Segment Open

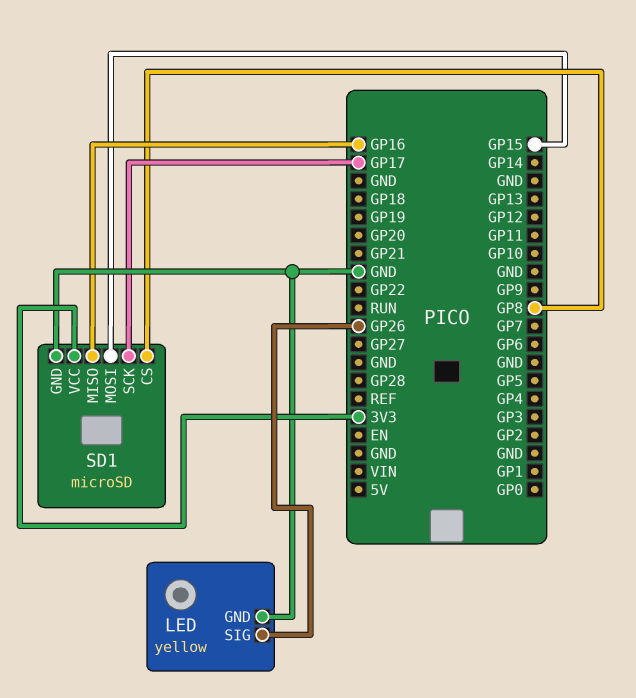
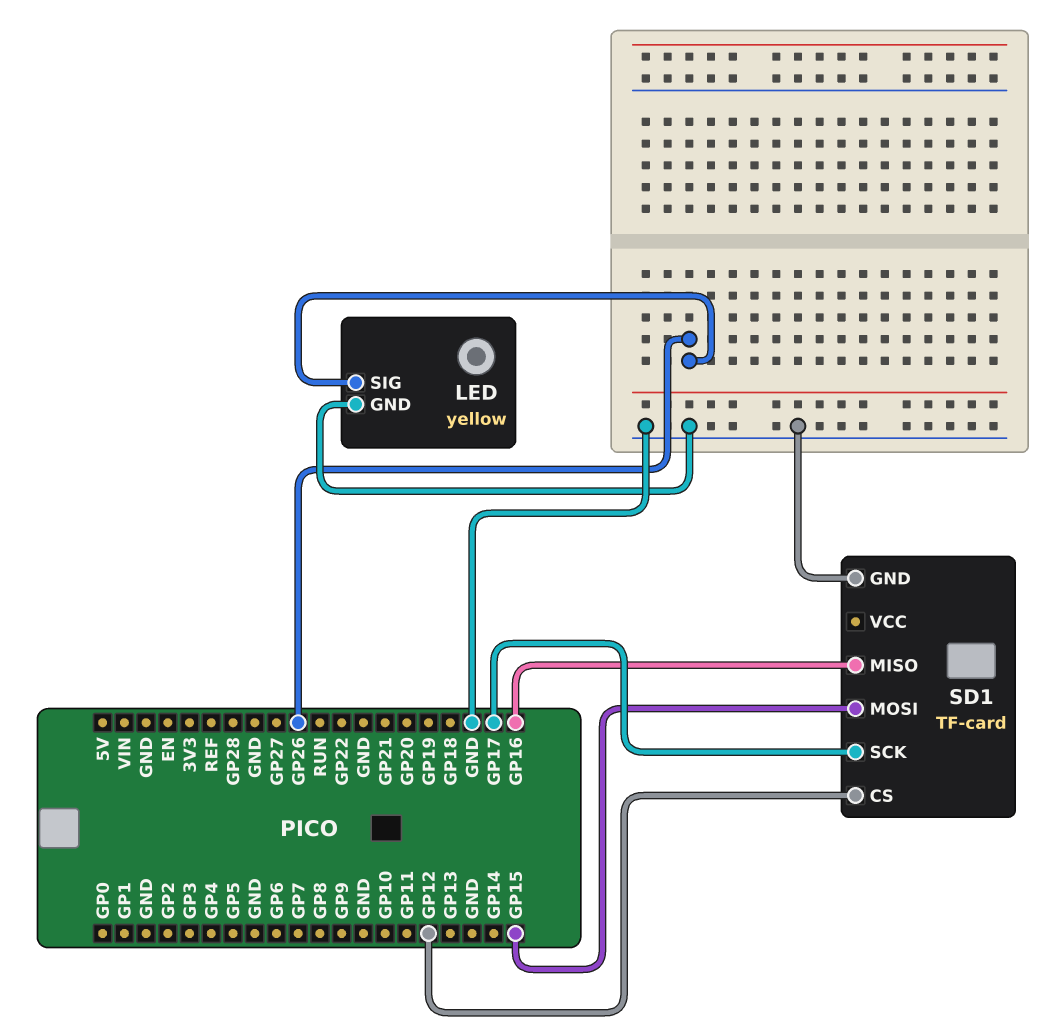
SD1: microSD -> TF-card
SD1 pin CS: GP8 -> GP12
SD1 pin VCC: 3V3 -> none

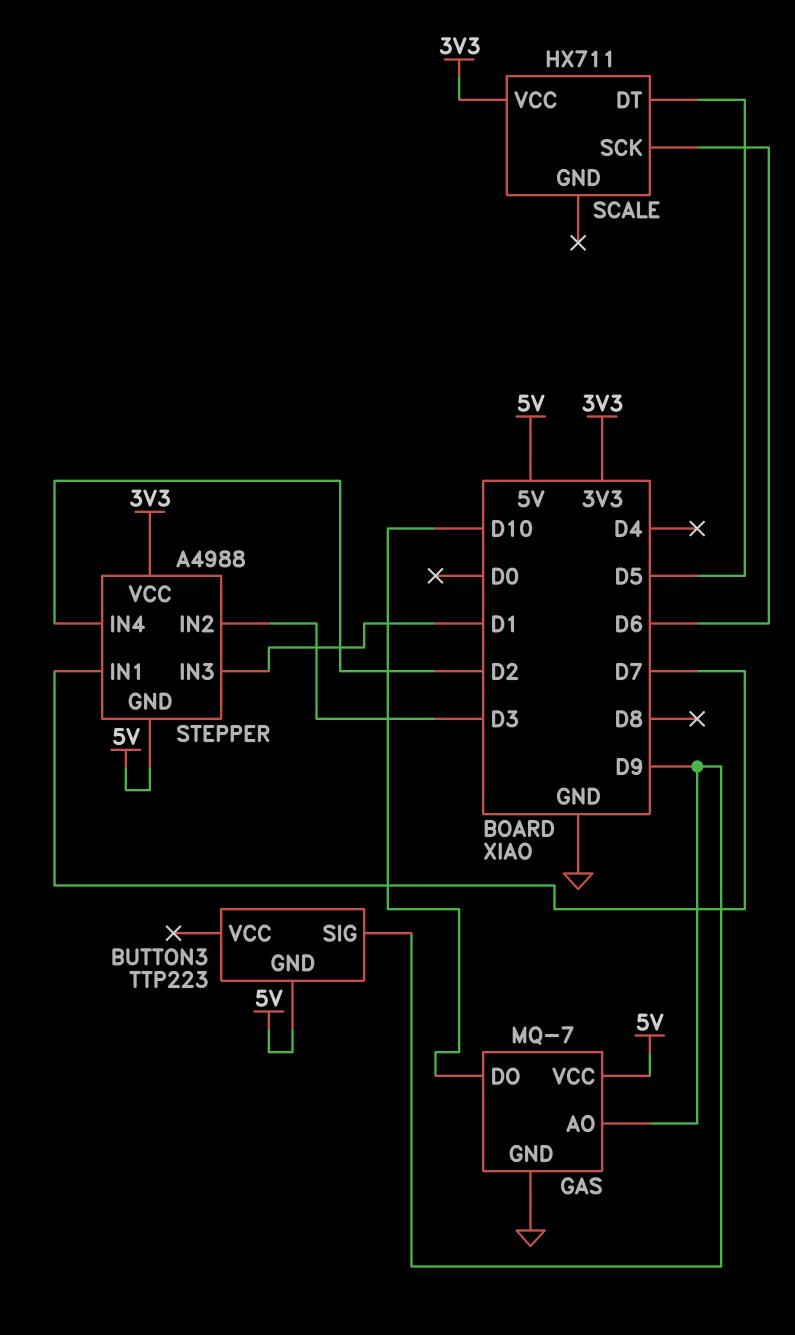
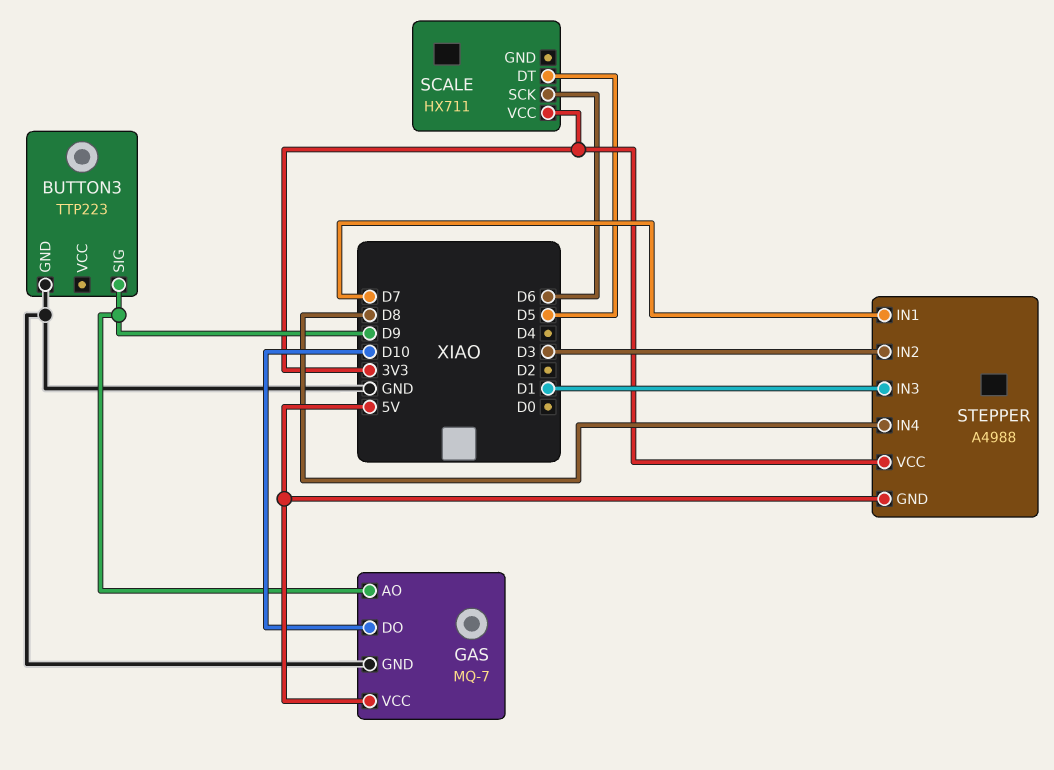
BUTTON3 pin GND: 5V -> GND
STEPPER pin IN4: D2 -> D8

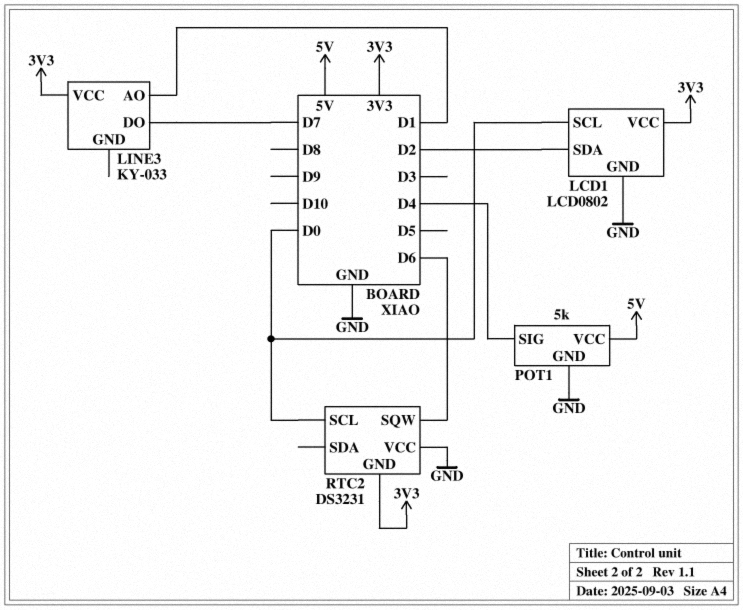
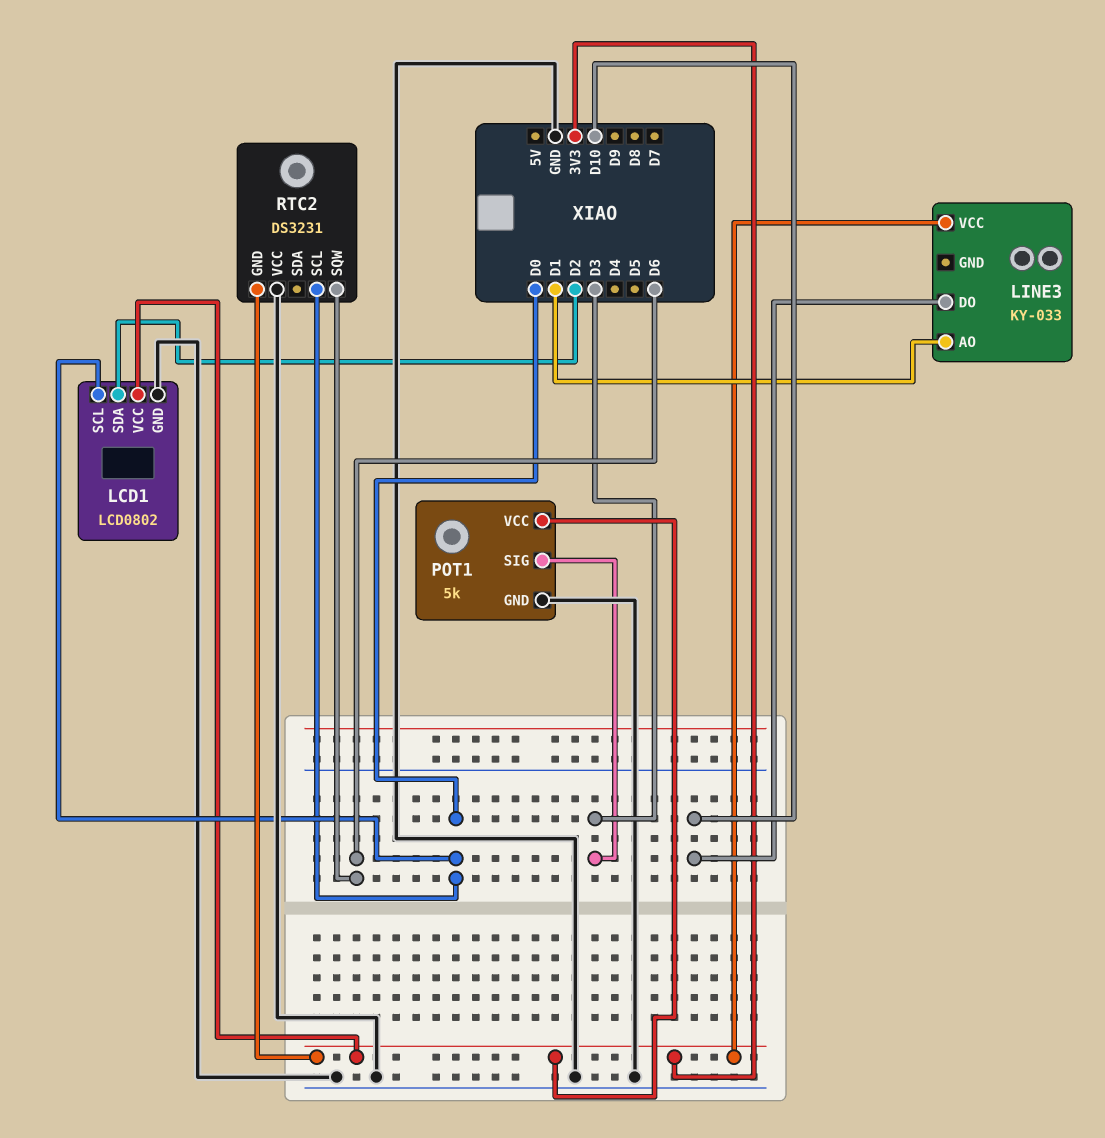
LINE3 pin DO: D7 -> D10
POT1 pin SIG: D4 -> D3
POT1 pin VCC: 5V -> 3V3

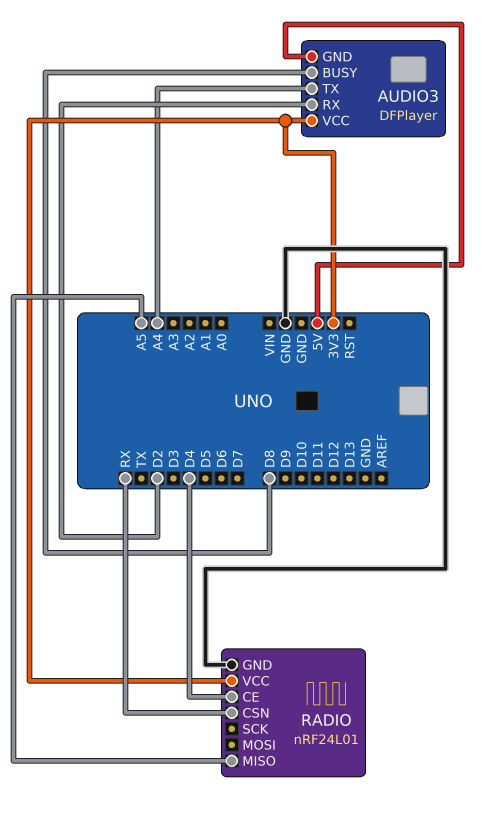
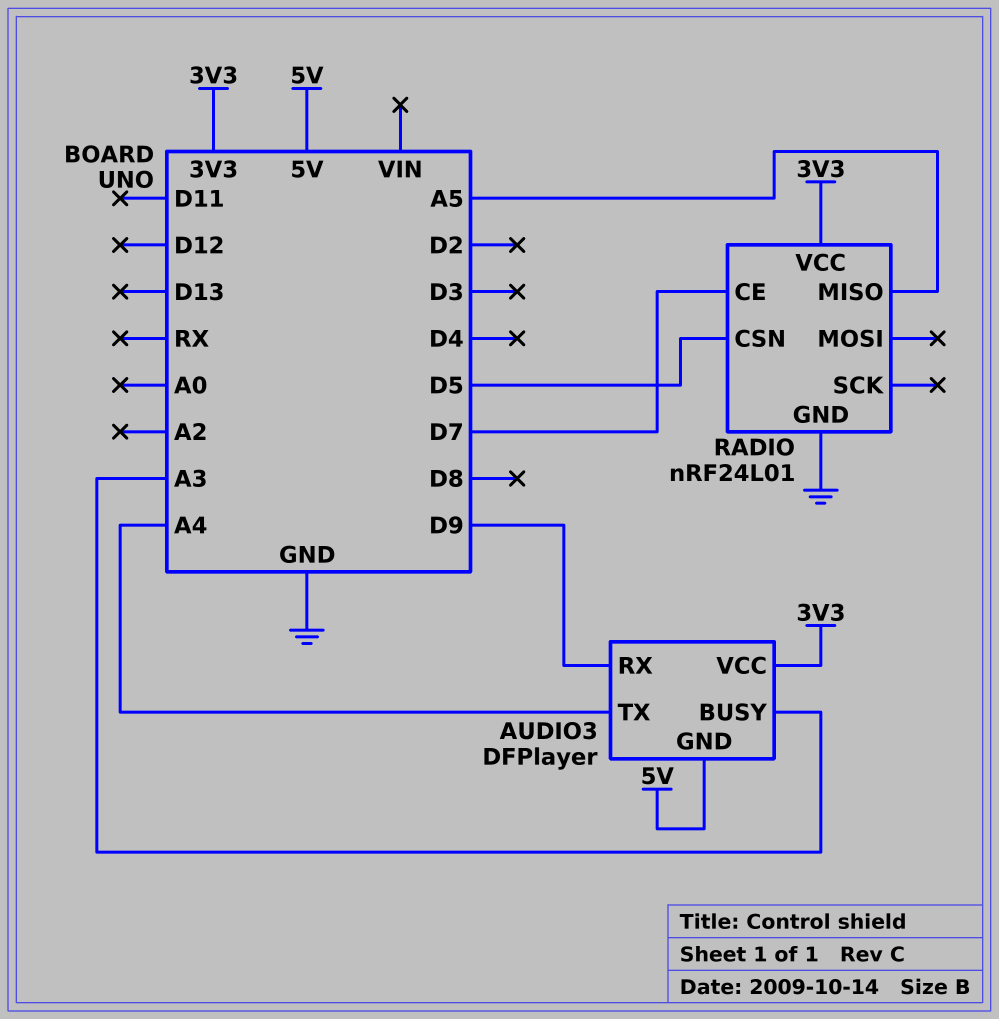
AUDIO3 pin BUSY: D8 -> A3
AUDIO3 pin RX: D2 -> D9
RADIO pin CE: D4 -> D7
RADIO pin CSN: RX -> D5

Segment Closed

◆ TASK DIRECTIONS
Could you write out the records again exactly, without any of their pictures?

◆ RESULT
SD1: microSD -> TF-card
SD1 pin CS: GP8 -> GP12
SD1 pin VCC: 3V3 -> none

BUTTON3 pin GND: 5V -> GND
STEPPER pin IN4: D2 -> D8

LINE3 pin DO: D7 -> D10
POT1 pin SIG: D4 -> D3
POT1 pin VCC: 5V -> 3V3

AUDIO3 pin BUSY: D8 -> A3
AUDIO3 pin RX: D2 -> D9
RADIO pin CE: D4 -> D7
RADIO pin CSN: RX -> D5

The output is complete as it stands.